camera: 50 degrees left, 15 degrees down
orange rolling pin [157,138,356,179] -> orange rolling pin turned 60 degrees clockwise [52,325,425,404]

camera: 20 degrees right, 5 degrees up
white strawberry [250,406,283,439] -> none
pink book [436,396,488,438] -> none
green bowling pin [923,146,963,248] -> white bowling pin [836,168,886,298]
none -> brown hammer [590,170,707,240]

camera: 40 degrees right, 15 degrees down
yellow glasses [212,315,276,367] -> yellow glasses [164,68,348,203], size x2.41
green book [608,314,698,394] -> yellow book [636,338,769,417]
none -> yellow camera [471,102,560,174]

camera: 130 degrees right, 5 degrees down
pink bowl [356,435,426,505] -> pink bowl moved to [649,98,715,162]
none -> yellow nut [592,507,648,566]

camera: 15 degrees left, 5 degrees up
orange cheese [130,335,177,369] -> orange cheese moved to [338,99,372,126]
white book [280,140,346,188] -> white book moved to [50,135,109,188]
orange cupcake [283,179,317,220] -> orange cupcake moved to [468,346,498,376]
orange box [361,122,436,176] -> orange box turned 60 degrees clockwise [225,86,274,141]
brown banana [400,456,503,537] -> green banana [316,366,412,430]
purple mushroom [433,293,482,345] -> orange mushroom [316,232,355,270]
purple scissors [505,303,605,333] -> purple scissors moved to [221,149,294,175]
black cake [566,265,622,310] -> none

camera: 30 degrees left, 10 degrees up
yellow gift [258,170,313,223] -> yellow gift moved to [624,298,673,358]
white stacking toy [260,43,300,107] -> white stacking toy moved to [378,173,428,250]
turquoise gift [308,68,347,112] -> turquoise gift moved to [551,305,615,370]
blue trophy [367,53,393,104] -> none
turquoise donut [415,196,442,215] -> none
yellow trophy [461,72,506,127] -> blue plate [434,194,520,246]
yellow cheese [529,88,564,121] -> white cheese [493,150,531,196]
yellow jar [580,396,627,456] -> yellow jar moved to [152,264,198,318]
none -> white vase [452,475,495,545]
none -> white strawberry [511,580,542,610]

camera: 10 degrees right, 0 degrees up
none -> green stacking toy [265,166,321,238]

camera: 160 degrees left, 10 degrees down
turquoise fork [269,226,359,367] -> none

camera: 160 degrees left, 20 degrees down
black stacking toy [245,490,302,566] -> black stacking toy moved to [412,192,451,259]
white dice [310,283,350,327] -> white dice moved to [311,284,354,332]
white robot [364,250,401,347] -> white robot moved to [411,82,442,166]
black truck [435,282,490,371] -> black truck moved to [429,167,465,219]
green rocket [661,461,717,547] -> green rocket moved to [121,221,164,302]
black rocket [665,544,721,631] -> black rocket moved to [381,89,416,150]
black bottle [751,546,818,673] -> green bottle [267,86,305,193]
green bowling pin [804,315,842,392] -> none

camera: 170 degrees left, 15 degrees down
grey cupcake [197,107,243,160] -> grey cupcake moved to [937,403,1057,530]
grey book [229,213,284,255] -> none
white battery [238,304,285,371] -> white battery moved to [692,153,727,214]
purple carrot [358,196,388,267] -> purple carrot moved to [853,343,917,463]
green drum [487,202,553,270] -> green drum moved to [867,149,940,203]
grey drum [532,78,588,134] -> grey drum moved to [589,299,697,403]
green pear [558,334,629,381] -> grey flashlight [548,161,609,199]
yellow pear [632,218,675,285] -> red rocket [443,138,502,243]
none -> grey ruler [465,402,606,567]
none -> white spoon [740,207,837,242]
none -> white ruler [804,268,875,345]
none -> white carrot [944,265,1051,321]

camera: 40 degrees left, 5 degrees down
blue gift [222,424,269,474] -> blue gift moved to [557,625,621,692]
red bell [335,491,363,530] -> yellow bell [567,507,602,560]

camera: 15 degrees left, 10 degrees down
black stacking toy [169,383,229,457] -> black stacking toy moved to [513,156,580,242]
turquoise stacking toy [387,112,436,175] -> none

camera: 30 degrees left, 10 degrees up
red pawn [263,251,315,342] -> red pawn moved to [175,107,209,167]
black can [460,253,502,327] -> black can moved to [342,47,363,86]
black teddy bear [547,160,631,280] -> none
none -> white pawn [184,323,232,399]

### WHAT IS NEEDED
Given the records above, reproduce precisely and only the lines between the line holding "green bowling pin [923,146,963,248]" and the line holding "orange box [361,122,436,176]", inclusive.

### TASK ANSWER
green bowling pin [923,146,963,248] -> white bowling pin [836,168,886,298]
none -> brown hammer [590,170,707,240]

camera: 40 degrees right, 15 degrees down
yellow glasses [212,315,276,367] -> yellow glasses [164,68,348,203], size x2.41
green book [608,314,698,394] -> yellow book [636,338,769,417]
none -> yellow camera [471,102,560,174]

camera: 130 degrees right, 5 degrees down
pink bowl [356,435,426,505] -> pink bowl moved to [649,98,715,162]
none -> yellow nut [592,507,648,566]

camera: 15 degrees left, 5 degrees up
orange cheese [130,335,177,369] -> orange cheese moved to [338,99,372,126]
white book [280,140,346,188] -> white book moved to [50,135,109,188]
orange cupcake [283,179,317,220] -> orange cupcake moved to [468,346,498,376]
orange box [361,122,436,176] -> orange box turned 60 degrees clockwise [225,86,274,141]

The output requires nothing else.